◆ **AIM OF THE EXERCISE**
Print, unchanged, the line containing "was: RED ROCKET" along with all lines that follow it to the end of the listing.

-- MATERIAL FOR THIS TASK follows --

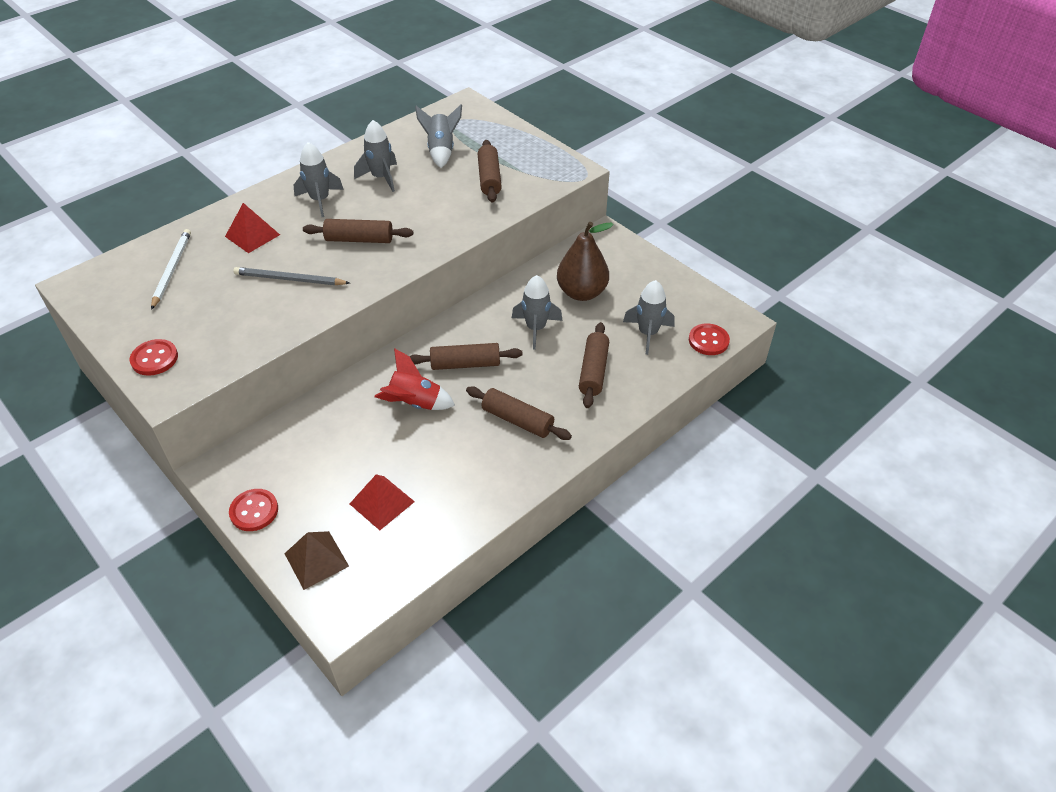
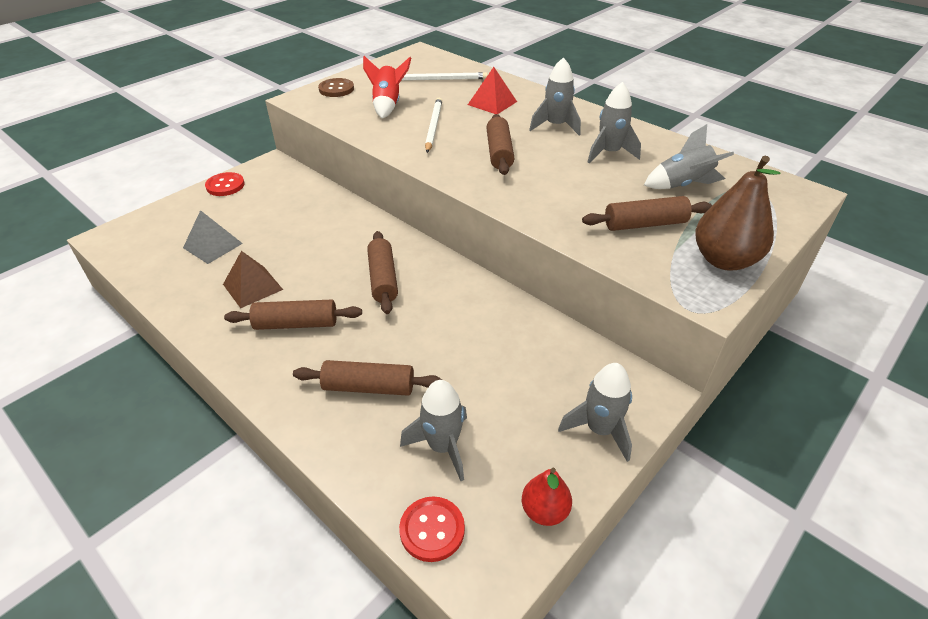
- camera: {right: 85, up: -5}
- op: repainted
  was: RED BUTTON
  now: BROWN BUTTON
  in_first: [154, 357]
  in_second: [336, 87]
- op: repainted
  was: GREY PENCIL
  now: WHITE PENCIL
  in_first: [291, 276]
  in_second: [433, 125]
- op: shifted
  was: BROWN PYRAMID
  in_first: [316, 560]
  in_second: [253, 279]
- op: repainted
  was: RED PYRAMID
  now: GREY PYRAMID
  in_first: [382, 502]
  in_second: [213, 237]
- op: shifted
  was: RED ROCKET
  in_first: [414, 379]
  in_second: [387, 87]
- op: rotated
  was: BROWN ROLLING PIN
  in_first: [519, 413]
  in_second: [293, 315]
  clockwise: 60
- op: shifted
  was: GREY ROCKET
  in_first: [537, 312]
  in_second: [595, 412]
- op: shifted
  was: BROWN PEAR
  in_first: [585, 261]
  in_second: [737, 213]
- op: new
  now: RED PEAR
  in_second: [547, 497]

-- MATERIAL FOR THIS TASK concluded --

◆ **EXERCISE OUTPUT**
  was: RED ROCKET
  in_first: [414, 379]
  in_second: [387, 87]
- op: rotated
  was: BROWN ROLLING PIN
  in_first: [519, 413]
  in_second: [293, 315]
  clockwise: 60
- op: shifted
  was: GREY ROCKET
  in_first: [537, 312]
  in_second: [595, 412]
- op: shifted
  was: BROWN PEAR
  in_first: [585, 261]
  in_second: [737, 213]
- op: new
  now: RED PEAR
  in_second: [547, 497]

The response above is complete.